▶ _Your objective_
Extract, exactly as written, the line that contains "to bottom left" and all lines after it through the end of the records. Omit pictures.

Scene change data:
*** Begin section ***

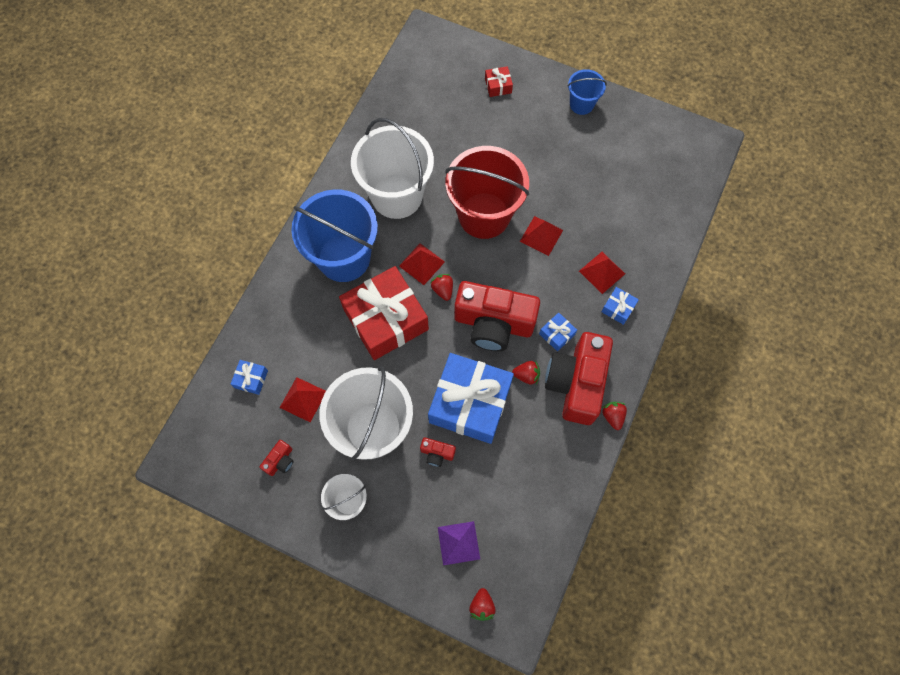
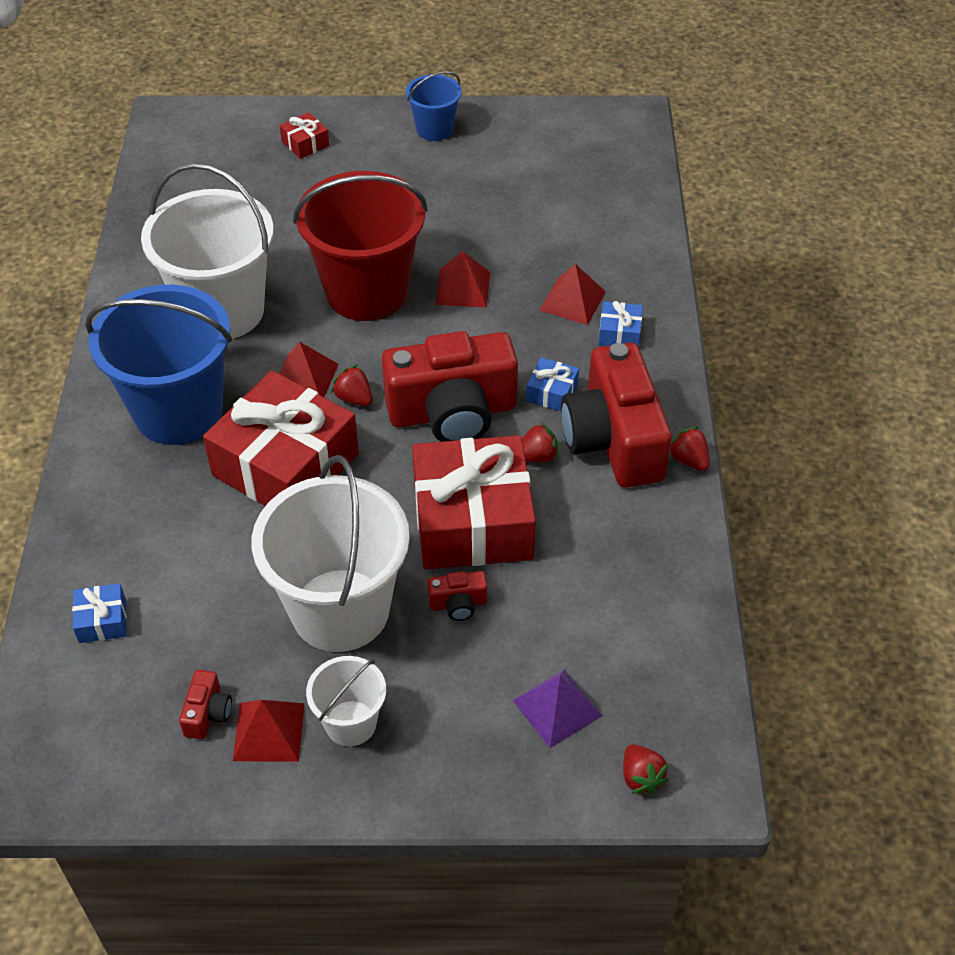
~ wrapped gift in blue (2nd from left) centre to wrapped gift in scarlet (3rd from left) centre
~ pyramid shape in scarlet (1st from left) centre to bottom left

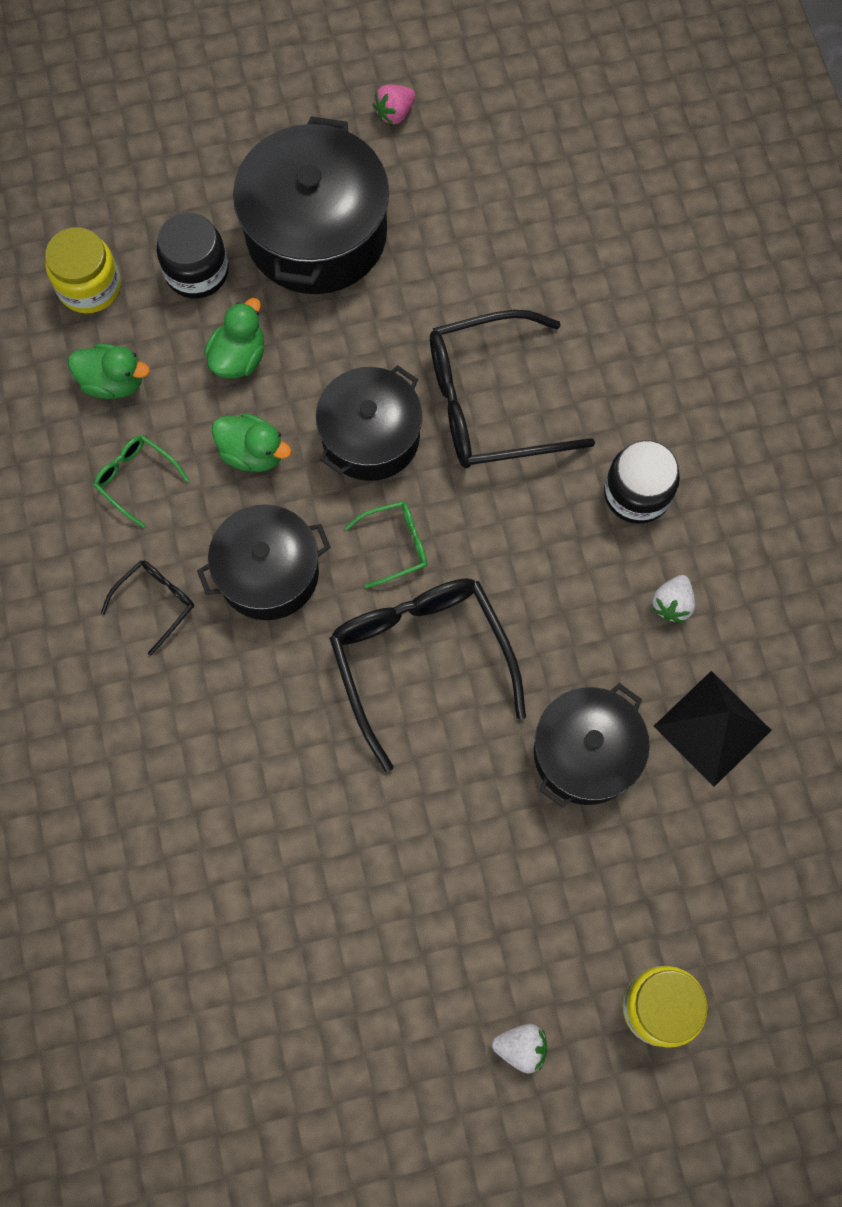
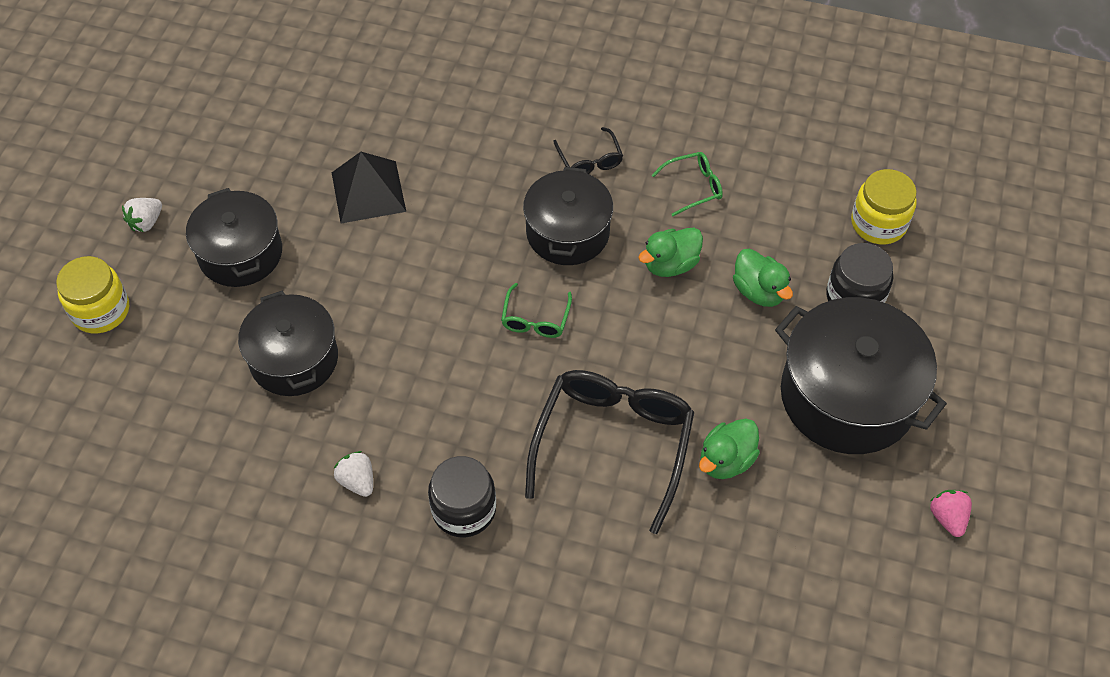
~ rubber duck in green (1st from left in the first image) top left to rubber duck in green (2nd from left) centre
~ cooking pot in jet-black (3rd from left in the first image) centre to cooking pot in jet-black (1st from left) middle left
- glasses in jet-black (2nd from left) centre
~ pyramid shape in jet-black middle right to top left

*** End section ***

▶ _Answer space_
~ pyramid shape in scarlet (1st from left) centre to bottom left

~ rubber duck in green (1st from left in the first image) top left to rubber duck in green (2nd from left) centre
~ cooking pot in jet-black (3rd from left in the first image) centre to cooking pot in jet-black (1st from left) middle left
- glasses in jet-black (2nd from left) centre
~ pyramid shape in jet-black middle right to top left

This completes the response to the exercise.